> [YOUR TASK] Reproduce exactly the line that includes "purple 2x3 slope [464,462,606,556] -> none" and all lines after it, ending with the last line of the data.

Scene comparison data
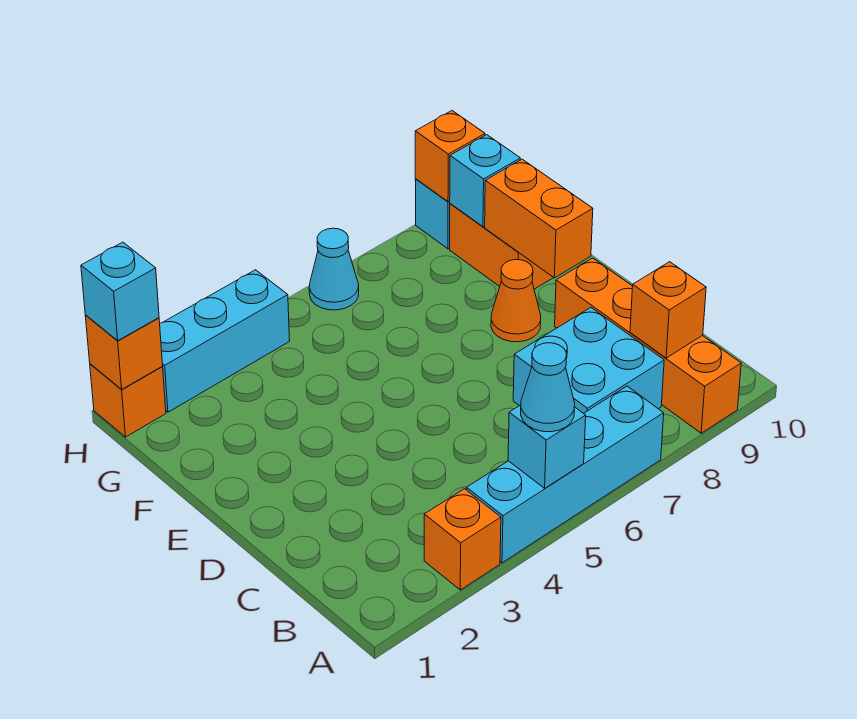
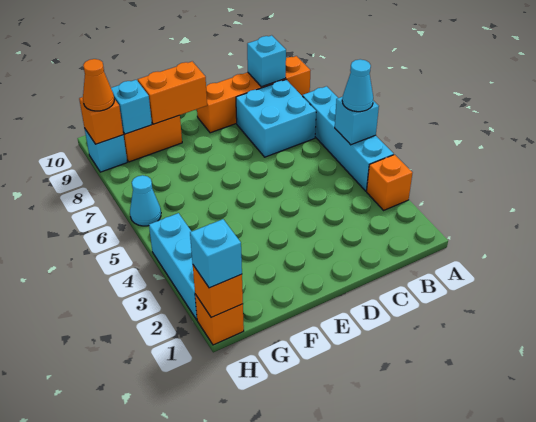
orange 1x1 brick [630,262,706,358] -> cyan 1x1 brick [247,35,286,87]
orange 1x1 cone [491,260,541,342] -> orange 1x1 cone moved to [83,59,114,111]

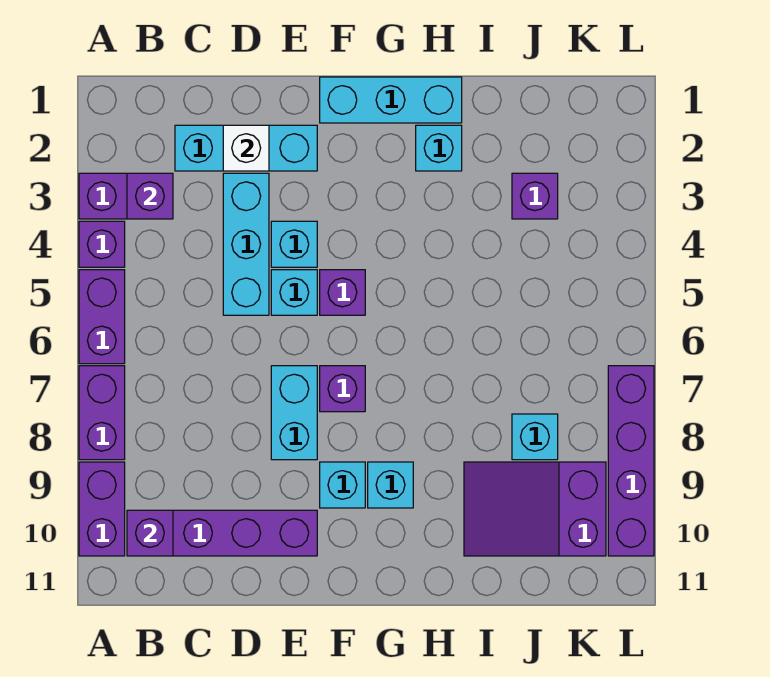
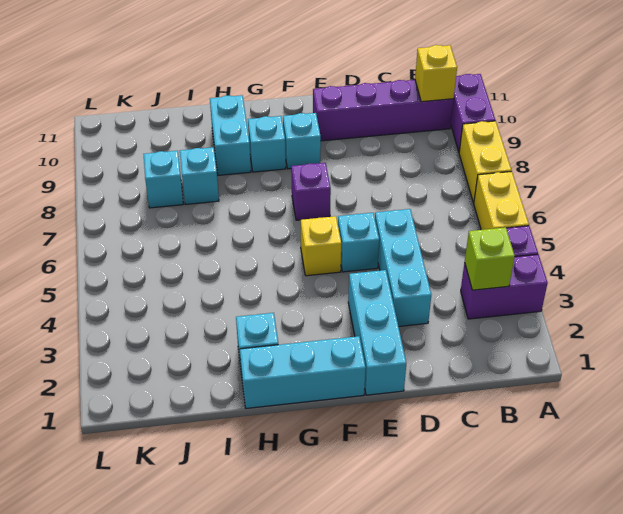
purple 1x2 brick [79,270,125,364] -> yellow 1x2 brick [474,171,529,230]
purple 1x2 brick [79,366,125,460] -> yellow 1x2 brick [459,121,512,203]
purple 1x1 brick [127,173,173,219] -> lime 1x1 brick [465,227,515,290]
purple 1x1 brick [127,510,173,556] -> yellow 1x1 brick [415,45,457,102]
cyan 1x3 brick [175,125,317,171] -> cyan 1x3 brick turned to [348,270,406,395]
white 1x1 brick [223,125,269,171] -> none
cyan 1x1 brick [271,221,317,267] -> cyan 1x1 brick moved to [180,147,219,204]
cyan 1x2 brick [271,366,317,460] -> cyan 1x2 brick moved to [210,95,251,175]
purple 1x1 brick [320,270,365,315] -> yellow 1x1 brick [301,216,341,276]
purple 2x3 slope [464,462,606,556] -> none
purple 1x1 brick [512,173,558,219] -> none
purple 1x4 brick [608,366,654,556] -> none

> [ANSWER]
purple 2x3 slope [464,462,606,556] -> none
purple 1x1 brick [512,173,558,219] -> none
purple 1x4 brick [608,366,654,556] -> none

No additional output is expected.